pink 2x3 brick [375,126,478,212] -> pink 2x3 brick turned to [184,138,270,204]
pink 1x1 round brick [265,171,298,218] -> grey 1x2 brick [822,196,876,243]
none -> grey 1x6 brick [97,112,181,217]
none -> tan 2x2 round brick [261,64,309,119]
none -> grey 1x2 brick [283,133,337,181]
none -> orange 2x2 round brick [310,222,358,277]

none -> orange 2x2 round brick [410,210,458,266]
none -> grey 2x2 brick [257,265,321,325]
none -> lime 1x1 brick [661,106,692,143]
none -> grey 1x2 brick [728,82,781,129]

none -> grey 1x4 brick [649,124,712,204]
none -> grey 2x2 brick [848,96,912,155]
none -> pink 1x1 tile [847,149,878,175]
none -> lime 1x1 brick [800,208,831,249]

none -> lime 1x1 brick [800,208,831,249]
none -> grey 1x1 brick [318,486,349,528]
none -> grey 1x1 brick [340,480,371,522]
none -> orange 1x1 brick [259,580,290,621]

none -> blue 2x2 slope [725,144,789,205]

» **WHAT TO WORK ON**
Using the entries above, repeat only the lines from the one containing "none -> orange 2x2 round brick [310,222,358,277]" through the one containing "none -> pink 1x1 tile [847,149,878,175]", end lines included.

» **OUTPUT FOR THIS TASK**
none -> orange 2x2 round brick [310,222,358,277]

none -> orange 2x2 round brick [410,210,458,266]
none -> grey 2x2 brick [257,265,321,325]
none -> lime 1x1 brick [661,106,692,143]
none -> grey 1x2 brick [728,82,781,129]

none -> grey 1x4 brick [649,124,712,204]
none -> grey 2x2 brick [848,96,912,155]
none -> pink 1x1 tile [847,149,878,175]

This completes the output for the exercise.